*WHAT TO DO:* Leave every image out, and print the remaining lines below exactly.

*COLLECTED DATA:*
- - -
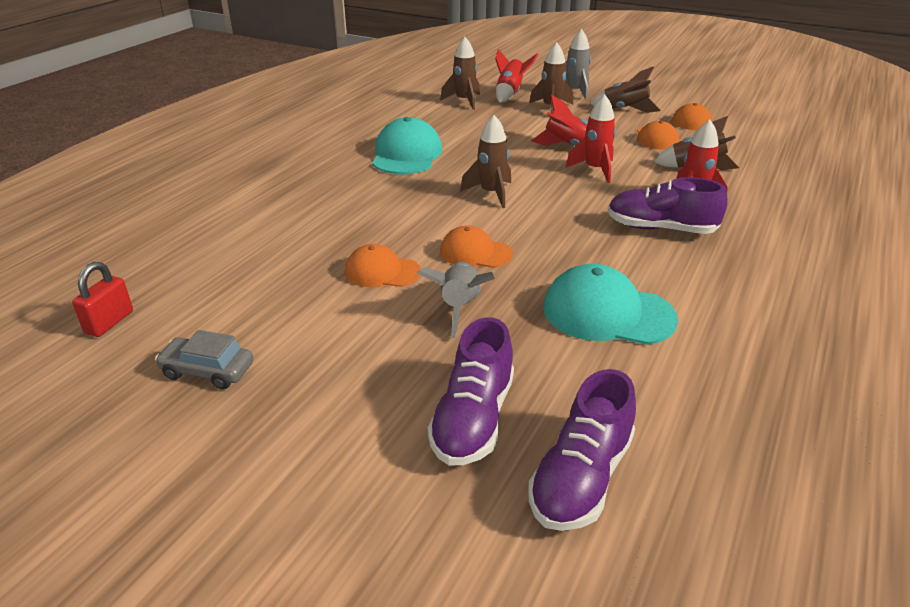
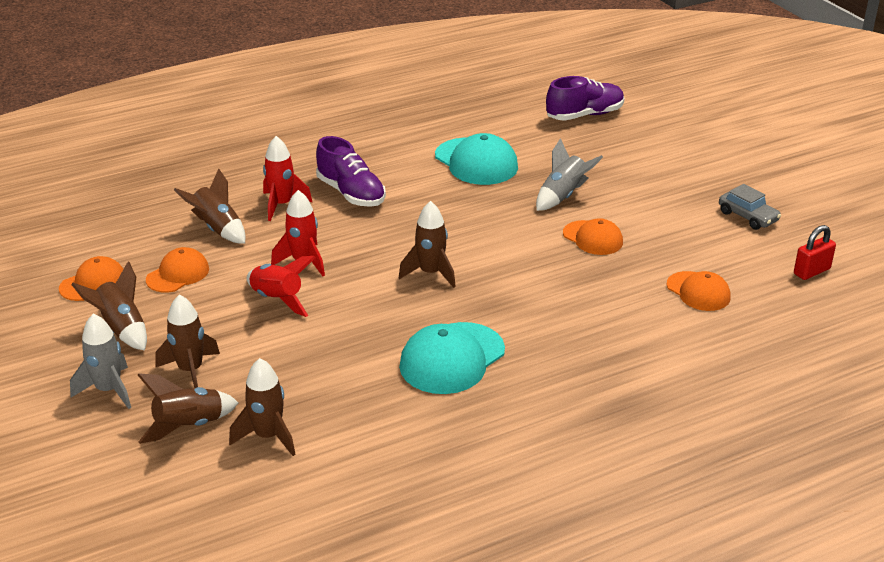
camera: 145 degrees left, 0 degrees up
(473, 419) = (612, 147): purple shoe -> none
(475, 253) = (510, 227): orange cap -> orange cap (698, 291)
(510, 94) = (189, 426): red rocket -> brown rocket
- - -
*COMPLETED EXERCISE:*
camera: 145 degrees left, 0 degrees up
(473, 419) = (612, 147): purple shoe -> none
(475, 253) = (510, 227): orange cap -> orange cap (698, 291)
(510, 94) = (189, 426): red rocket -> brown rocket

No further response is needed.